- WHAT TO WORK ON -
Once the images are set aside, write out the rest of the records exactly.

►

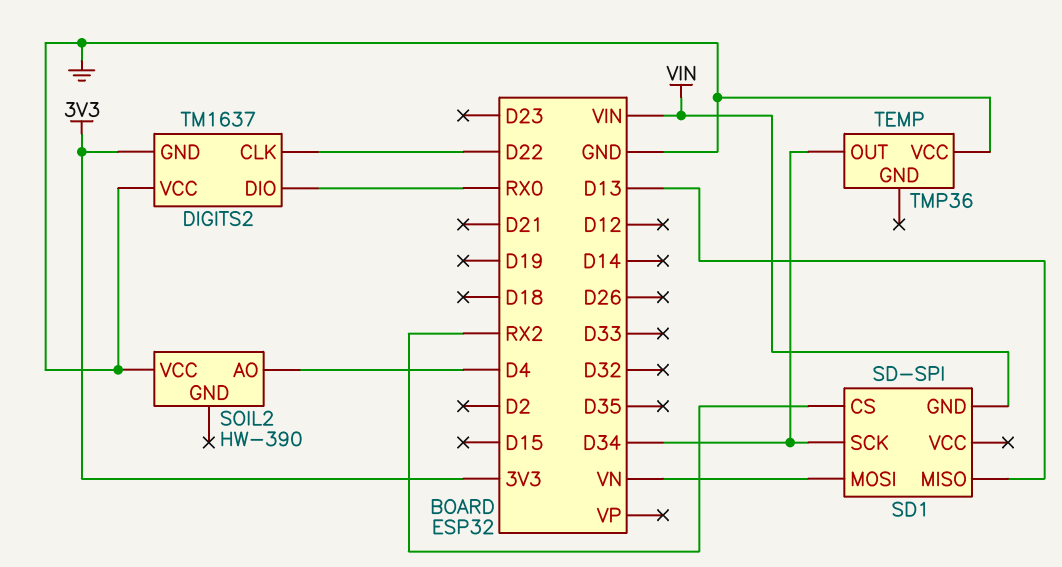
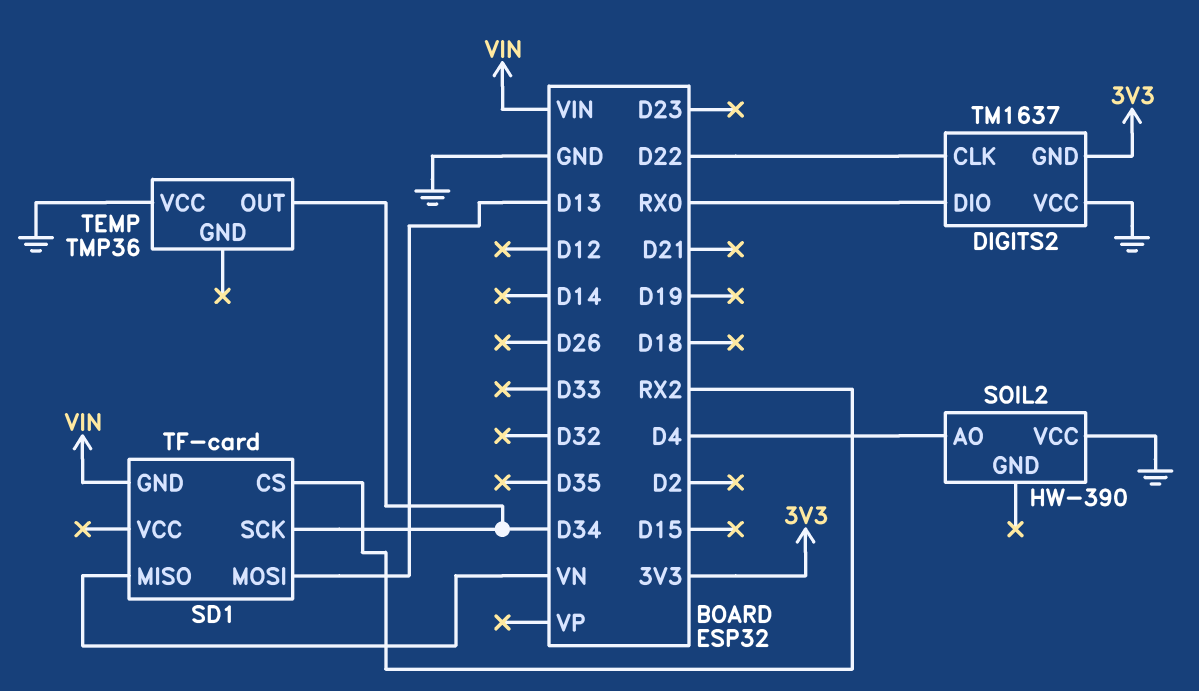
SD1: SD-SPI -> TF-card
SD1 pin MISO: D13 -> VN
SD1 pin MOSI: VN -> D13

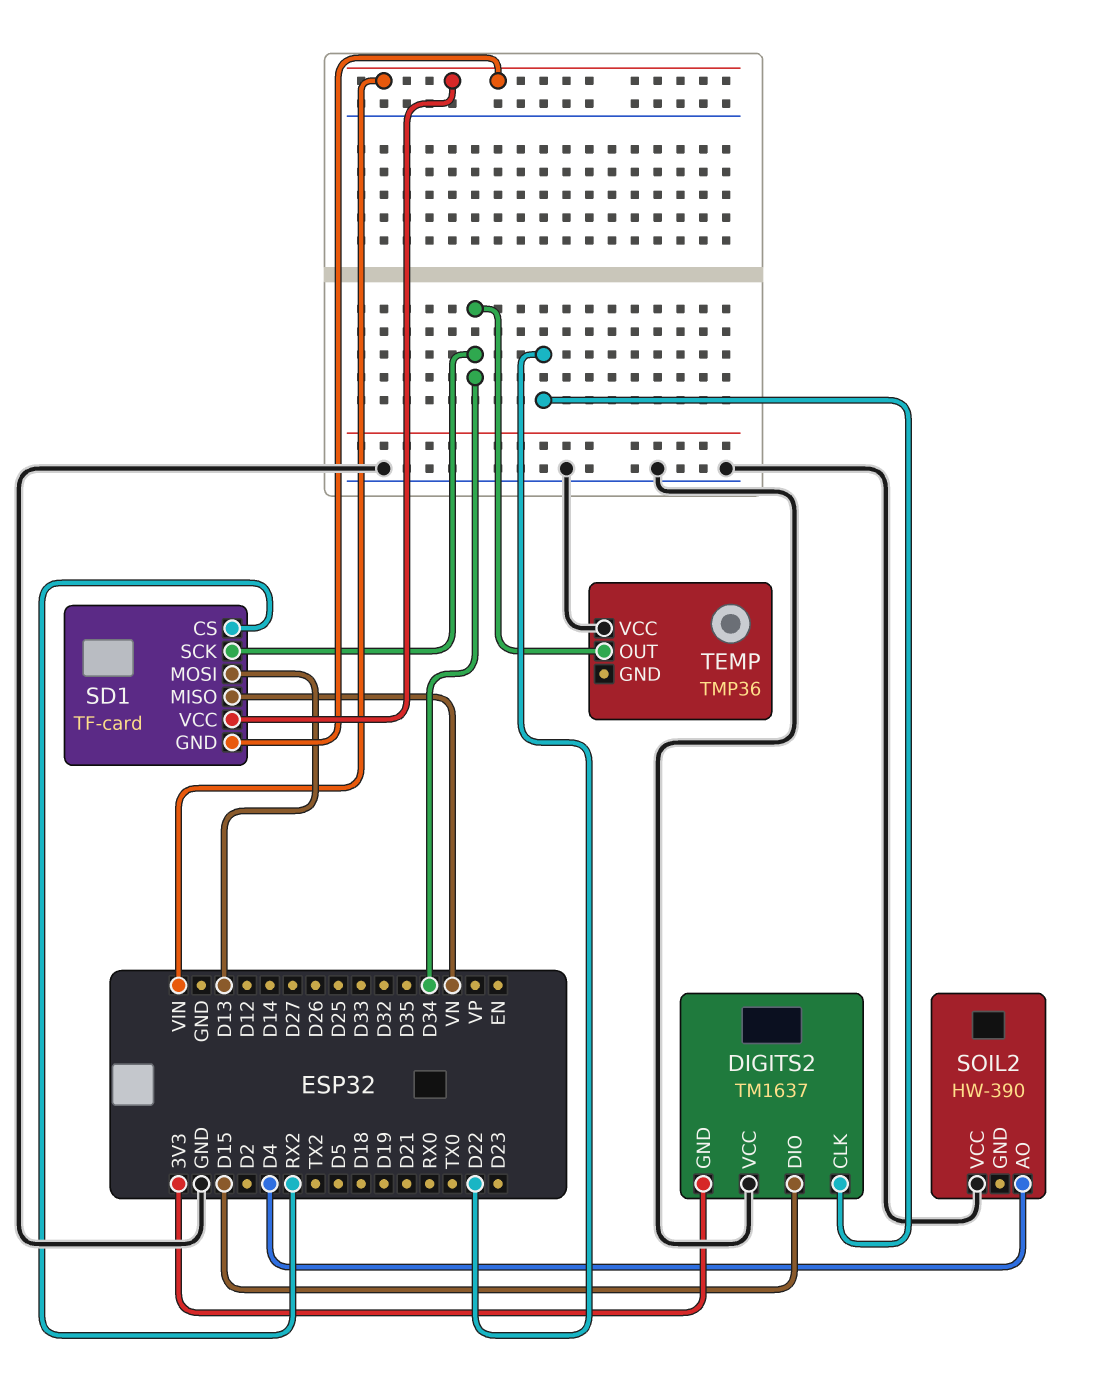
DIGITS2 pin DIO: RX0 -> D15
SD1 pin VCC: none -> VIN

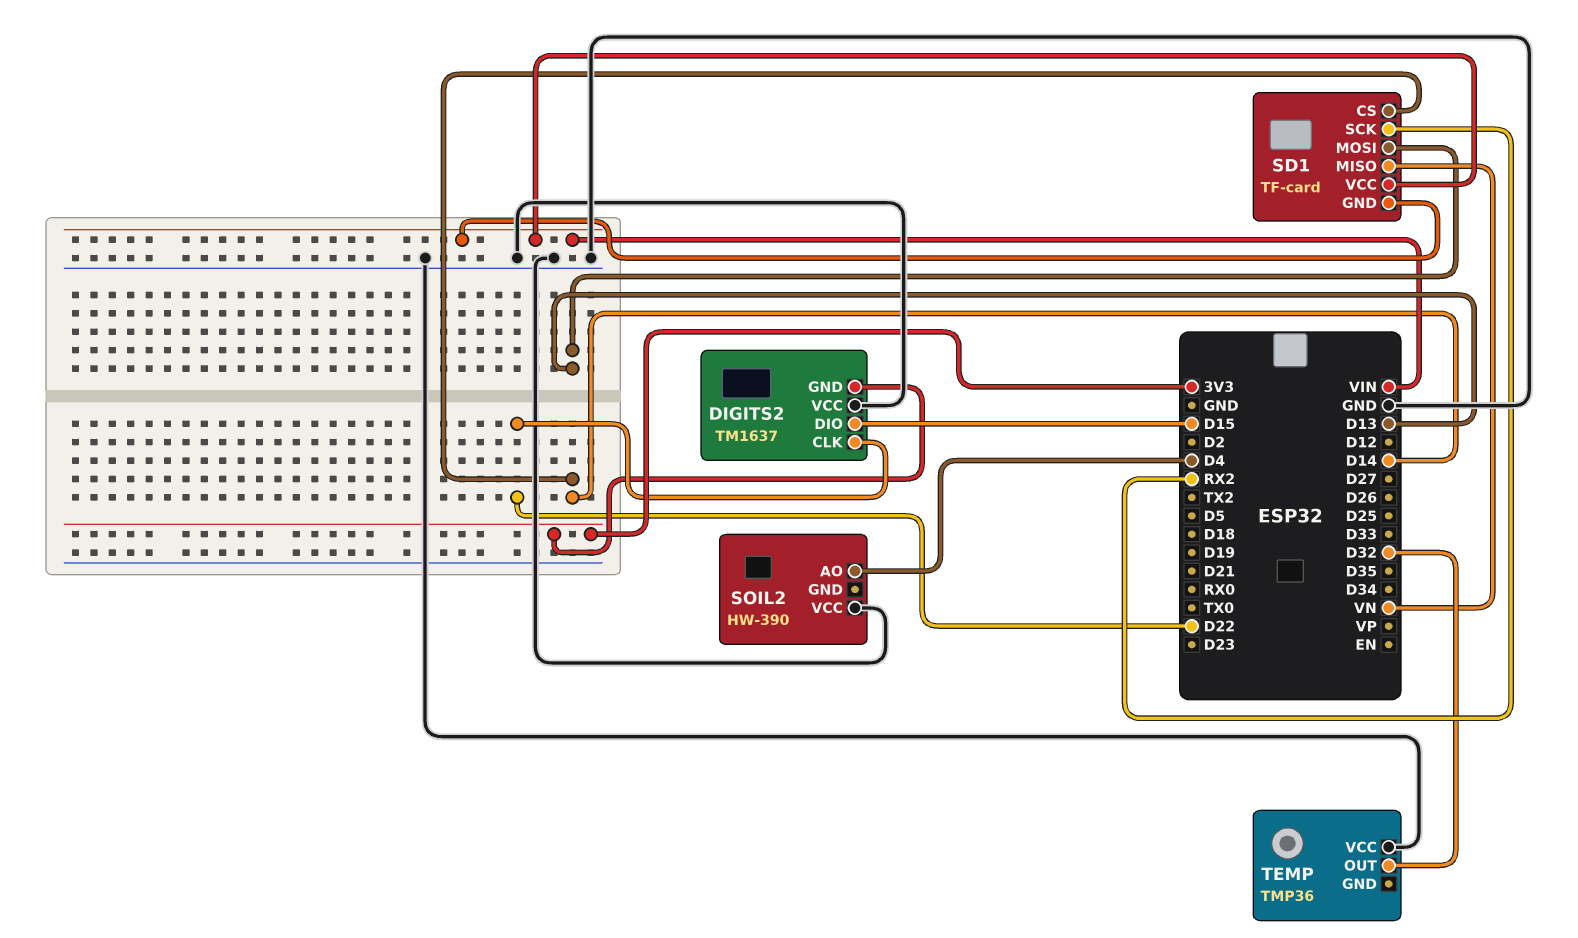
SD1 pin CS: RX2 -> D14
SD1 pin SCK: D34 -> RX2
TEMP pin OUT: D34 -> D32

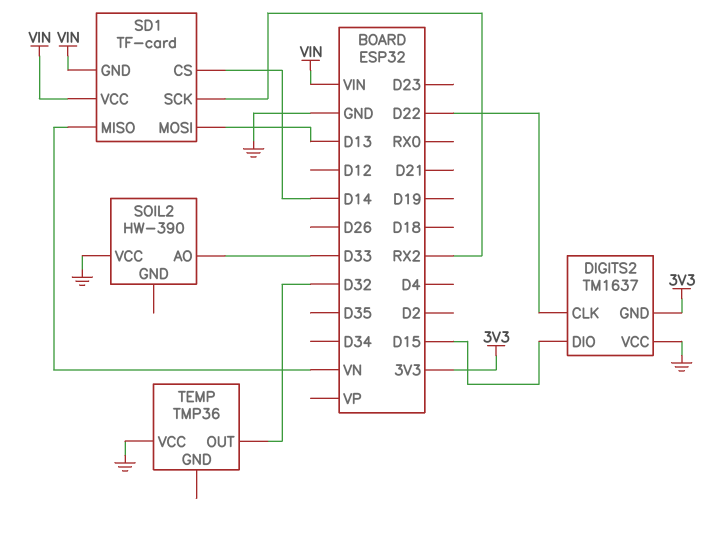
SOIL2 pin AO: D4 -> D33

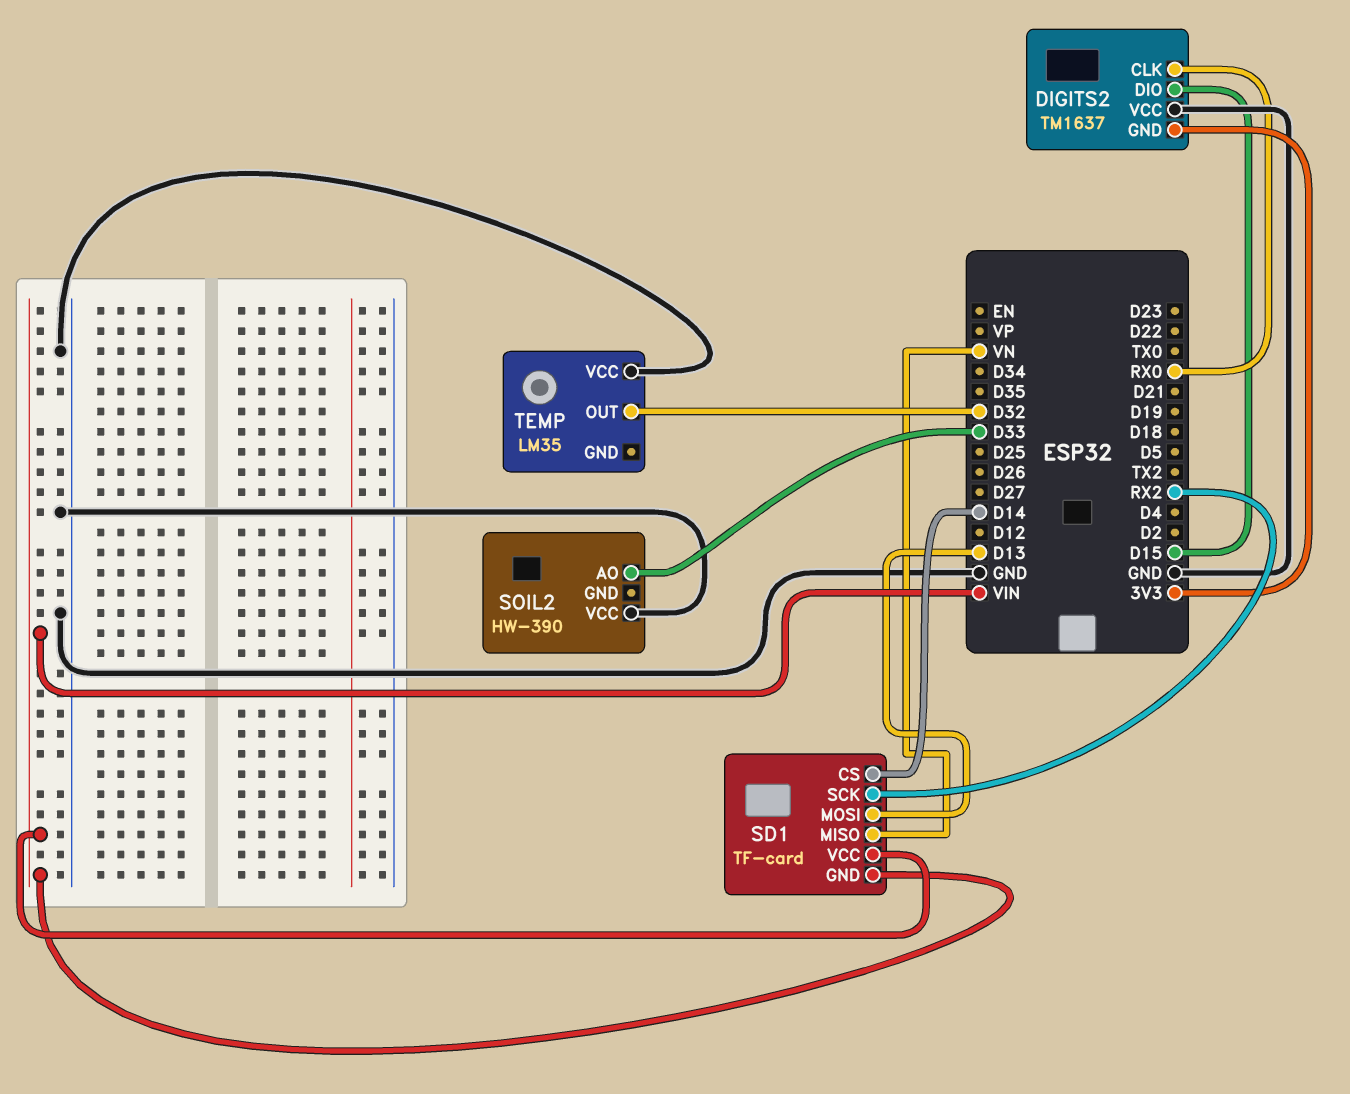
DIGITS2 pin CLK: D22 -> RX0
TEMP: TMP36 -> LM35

◄

- EXPECTED ANSWER -
SD1: SD-SPI -> TF-card
SD1 pin MISO: D13 -> VN
SD1 pin MOSI: VN -> D13

DIGITS2 pin DIO: RX0 -> D15
SD1 pin VCC: none -> VIN

SD1 pin CS: RX2 -> D14
SD1 pin SCK: D34 -> RX2
TEMP pin OUT: D34 -> D32

SOIL2 pin AO: D4 -> D33

DIGITS2 pin CLK: D22 -> RX0
TEMP: TMP36 -> LM35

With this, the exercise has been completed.